------ TASK INPUT ------

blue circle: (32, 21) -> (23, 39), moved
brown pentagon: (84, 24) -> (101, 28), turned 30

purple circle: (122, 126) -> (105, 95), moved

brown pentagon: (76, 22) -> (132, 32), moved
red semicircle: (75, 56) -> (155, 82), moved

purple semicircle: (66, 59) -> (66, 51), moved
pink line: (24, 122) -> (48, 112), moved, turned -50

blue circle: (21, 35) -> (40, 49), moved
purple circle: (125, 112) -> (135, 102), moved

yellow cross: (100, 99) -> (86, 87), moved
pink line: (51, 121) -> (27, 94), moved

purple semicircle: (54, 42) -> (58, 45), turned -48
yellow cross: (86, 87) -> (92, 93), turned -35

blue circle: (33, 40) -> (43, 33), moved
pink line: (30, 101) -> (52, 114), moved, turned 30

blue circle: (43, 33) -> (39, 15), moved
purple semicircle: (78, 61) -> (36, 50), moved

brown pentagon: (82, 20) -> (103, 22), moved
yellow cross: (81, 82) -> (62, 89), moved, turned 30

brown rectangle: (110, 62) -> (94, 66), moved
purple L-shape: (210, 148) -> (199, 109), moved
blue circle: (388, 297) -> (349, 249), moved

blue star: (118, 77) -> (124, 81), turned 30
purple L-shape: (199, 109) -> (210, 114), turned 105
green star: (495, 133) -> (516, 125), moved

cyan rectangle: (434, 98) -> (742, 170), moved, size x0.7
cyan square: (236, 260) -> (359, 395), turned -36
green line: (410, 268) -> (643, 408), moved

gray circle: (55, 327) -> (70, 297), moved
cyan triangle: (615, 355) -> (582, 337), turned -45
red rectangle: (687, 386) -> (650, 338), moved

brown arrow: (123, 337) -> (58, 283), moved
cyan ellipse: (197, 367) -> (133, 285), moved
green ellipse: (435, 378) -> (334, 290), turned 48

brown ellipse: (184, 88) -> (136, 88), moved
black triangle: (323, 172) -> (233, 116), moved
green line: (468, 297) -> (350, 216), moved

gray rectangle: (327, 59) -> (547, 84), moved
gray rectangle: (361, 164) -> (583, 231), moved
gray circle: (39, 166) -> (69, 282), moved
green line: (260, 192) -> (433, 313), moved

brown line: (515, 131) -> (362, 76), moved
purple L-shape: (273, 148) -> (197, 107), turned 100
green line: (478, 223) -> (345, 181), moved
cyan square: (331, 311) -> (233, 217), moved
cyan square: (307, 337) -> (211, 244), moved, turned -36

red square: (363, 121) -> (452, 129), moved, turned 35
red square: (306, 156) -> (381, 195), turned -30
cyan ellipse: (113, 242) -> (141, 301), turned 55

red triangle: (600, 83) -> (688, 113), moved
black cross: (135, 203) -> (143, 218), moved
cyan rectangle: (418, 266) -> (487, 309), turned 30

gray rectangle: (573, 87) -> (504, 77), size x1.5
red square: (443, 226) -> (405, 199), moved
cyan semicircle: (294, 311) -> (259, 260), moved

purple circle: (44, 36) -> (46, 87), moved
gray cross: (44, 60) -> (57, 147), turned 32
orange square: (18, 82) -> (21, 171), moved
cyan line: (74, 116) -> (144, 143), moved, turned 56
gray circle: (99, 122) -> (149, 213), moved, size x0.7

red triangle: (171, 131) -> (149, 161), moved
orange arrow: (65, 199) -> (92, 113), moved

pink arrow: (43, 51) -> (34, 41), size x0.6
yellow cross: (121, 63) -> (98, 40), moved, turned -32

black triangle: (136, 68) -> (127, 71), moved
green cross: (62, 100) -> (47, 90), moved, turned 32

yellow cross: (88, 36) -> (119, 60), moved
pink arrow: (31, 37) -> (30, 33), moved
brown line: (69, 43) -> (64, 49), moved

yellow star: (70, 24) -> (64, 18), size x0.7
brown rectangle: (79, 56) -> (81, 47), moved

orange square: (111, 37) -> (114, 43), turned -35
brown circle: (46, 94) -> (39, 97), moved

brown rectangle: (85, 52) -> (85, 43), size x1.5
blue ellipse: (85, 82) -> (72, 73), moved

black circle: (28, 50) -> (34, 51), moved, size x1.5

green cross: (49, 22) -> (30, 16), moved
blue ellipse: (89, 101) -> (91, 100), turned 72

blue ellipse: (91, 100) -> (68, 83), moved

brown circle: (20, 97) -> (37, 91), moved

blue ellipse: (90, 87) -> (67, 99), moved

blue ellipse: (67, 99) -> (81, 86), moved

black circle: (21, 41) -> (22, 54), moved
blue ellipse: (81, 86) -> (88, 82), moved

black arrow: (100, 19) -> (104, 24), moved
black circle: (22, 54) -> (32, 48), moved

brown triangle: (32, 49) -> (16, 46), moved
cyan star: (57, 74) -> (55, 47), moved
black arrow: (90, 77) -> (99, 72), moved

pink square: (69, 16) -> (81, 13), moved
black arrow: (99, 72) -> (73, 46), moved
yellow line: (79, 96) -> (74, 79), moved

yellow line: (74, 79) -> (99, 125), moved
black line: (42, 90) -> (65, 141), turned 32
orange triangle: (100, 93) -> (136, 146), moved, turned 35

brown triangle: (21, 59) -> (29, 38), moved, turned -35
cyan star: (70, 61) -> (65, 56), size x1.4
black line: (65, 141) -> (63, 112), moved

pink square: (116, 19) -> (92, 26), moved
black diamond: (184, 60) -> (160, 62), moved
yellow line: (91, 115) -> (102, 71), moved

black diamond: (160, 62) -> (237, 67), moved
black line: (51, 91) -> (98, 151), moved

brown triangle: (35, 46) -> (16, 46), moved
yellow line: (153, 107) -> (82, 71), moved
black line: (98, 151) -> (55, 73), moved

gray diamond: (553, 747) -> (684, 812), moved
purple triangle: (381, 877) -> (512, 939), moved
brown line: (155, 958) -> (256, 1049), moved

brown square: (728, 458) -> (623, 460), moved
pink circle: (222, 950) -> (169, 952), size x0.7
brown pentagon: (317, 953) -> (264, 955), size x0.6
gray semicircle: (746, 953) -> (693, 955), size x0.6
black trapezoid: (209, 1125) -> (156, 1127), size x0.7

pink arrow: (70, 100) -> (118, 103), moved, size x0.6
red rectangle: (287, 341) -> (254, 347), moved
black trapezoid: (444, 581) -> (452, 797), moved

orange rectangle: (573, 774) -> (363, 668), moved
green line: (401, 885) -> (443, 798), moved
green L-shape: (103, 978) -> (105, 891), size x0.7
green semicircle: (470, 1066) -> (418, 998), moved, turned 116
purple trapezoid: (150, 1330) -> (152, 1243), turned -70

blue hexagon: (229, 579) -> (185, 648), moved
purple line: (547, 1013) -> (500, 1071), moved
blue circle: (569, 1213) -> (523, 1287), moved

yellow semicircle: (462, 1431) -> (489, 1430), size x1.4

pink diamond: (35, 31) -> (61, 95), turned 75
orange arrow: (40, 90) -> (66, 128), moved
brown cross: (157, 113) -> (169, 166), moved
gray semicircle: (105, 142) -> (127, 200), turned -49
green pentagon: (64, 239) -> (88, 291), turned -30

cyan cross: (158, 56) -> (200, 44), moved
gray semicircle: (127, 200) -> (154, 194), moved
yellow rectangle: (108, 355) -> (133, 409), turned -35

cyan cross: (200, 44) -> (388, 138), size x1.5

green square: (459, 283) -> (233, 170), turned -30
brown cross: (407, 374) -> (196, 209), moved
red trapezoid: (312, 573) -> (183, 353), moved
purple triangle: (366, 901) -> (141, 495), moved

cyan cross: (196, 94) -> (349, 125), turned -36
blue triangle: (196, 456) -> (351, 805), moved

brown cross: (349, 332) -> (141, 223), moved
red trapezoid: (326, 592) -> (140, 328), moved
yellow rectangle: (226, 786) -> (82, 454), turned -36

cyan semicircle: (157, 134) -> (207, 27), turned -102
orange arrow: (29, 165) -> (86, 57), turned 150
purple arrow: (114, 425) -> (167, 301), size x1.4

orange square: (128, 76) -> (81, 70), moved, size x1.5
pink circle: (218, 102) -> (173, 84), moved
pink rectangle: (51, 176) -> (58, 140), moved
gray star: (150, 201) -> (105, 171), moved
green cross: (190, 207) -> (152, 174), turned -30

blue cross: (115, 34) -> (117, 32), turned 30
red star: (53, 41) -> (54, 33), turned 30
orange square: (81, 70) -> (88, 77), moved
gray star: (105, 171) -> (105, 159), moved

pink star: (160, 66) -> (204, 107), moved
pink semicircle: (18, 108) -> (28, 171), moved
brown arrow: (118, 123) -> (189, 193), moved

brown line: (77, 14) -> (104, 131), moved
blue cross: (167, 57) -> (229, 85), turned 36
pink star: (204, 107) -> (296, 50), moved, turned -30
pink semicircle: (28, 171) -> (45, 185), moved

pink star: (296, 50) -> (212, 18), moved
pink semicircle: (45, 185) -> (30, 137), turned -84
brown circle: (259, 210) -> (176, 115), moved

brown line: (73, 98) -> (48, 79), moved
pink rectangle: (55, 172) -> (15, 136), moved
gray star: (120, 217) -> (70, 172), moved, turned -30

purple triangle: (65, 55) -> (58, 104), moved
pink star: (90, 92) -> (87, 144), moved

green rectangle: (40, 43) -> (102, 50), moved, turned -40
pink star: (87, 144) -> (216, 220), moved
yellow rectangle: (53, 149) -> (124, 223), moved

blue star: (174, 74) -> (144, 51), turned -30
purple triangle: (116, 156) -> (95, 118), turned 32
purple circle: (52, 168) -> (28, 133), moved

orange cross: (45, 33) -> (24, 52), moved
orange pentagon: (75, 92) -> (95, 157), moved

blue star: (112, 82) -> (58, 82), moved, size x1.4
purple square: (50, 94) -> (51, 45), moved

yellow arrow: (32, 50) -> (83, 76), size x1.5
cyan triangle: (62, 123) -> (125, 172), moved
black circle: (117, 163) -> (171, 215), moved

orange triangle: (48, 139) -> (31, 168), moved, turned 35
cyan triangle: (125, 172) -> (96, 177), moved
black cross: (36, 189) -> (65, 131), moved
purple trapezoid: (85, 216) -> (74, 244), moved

------

DIRECTIVE
Your answer should be the lines from the one containing "black circle: (117, 163) -> (171, 215), moved" to the end of the entries above, restated exactly and alone.

ANSWER SPACE
black circle: (117, 163) -> (171, 215), moved

orange triangle: (48, 139) -> (31, 168), moved, turned 35
cyan triangle: (125, 172) -> (96, 177), moved
black cross: (36, 189) -> (65, 131), moved
purple trapezoid: (85, 216) -> (74, 244), moved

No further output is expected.